__Prompt__. Every line between the top of the data below and the line with "U7 pin in-: N5 -> N7", both ends included, must be retyped exactly.
· · · · ·
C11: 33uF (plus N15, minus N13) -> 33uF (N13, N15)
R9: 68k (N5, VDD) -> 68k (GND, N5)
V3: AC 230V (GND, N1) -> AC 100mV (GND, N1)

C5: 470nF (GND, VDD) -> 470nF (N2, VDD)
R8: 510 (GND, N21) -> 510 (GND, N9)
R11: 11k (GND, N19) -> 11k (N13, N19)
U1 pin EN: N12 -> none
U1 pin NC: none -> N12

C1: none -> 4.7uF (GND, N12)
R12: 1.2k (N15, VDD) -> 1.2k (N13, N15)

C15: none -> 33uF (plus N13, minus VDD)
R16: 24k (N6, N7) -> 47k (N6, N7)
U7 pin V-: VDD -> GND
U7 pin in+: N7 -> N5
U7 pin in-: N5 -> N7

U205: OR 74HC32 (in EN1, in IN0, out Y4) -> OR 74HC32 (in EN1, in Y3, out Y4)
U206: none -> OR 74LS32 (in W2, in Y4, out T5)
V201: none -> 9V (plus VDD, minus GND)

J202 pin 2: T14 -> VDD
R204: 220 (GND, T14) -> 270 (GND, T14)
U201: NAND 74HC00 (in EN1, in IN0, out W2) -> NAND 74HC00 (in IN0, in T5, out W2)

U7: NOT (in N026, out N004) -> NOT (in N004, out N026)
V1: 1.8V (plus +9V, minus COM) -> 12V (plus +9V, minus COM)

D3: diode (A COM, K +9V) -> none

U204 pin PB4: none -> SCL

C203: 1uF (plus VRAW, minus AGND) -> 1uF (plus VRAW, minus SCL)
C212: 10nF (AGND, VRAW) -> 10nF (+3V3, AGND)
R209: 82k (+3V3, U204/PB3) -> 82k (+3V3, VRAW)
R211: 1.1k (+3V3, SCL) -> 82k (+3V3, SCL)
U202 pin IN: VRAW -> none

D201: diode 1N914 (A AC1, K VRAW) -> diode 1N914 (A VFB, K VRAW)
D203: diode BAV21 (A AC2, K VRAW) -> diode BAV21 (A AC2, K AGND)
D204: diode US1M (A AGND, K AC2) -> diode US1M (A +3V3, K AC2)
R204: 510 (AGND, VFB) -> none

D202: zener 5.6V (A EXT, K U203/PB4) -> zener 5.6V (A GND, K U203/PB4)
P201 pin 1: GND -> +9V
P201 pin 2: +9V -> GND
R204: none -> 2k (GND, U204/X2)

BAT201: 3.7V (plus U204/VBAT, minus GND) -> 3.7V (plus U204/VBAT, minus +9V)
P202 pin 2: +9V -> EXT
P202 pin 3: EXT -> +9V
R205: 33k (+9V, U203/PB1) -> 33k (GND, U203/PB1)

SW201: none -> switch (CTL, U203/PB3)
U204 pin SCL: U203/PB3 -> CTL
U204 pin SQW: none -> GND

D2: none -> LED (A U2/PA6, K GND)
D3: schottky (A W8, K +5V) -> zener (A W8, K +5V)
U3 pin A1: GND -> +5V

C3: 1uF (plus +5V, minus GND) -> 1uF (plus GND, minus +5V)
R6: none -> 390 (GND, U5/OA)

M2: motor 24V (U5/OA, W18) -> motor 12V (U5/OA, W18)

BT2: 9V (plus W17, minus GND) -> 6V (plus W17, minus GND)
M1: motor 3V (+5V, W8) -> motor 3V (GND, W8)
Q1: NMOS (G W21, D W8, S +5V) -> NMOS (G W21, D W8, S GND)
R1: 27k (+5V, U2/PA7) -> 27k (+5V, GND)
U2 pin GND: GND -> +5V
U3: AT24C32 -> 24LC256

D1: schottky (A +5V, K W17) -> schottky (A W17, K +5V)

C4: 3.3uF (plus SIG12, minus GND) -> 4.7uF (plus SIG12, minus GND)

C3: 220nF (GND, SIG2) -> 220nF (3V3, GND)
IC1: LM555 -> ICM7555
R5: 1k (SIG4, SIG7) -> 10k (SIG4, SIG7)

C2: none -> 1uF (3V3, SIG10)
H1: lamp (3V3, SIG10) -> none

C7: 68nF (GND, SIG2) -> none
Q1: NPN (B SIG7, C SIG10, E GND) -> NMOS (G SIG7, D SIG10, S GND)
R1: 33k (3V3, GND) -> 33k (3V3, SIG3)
· · · · ·
__Task output__.
C11: 33uF (plus N15, minus N13) -> 33uF (N13, N15)
R9: 68k (N5, VDD) -> 68k (GND, N5)
V3: AC 230V (GND, N1) -> AC 100mV (GND, N1)

C5: 470nF (GND, VDD) -> 470nF (N2, VDD)
R8: 510 (GND, N21) -> 510 (GND, N9)
R11: 11k (GND, N19) -> 11k (N13, N19)
U1 pin EN: N12 -> none
U1 pin NC: none -> N12

C1: none -> 4.7uF (GND, N12)
R12: 1.2k (N15, VDD) -> 1.2k (N13, N15)

C15: none -> 33uF (plus N13, minus VDD)
R16: 24k (N6, N7) -> 47k (N6, N7)
U7 pin V-: VDD -> GND
U7 pin in+: N7 -> N5
U7 pin in-: N5 -> N7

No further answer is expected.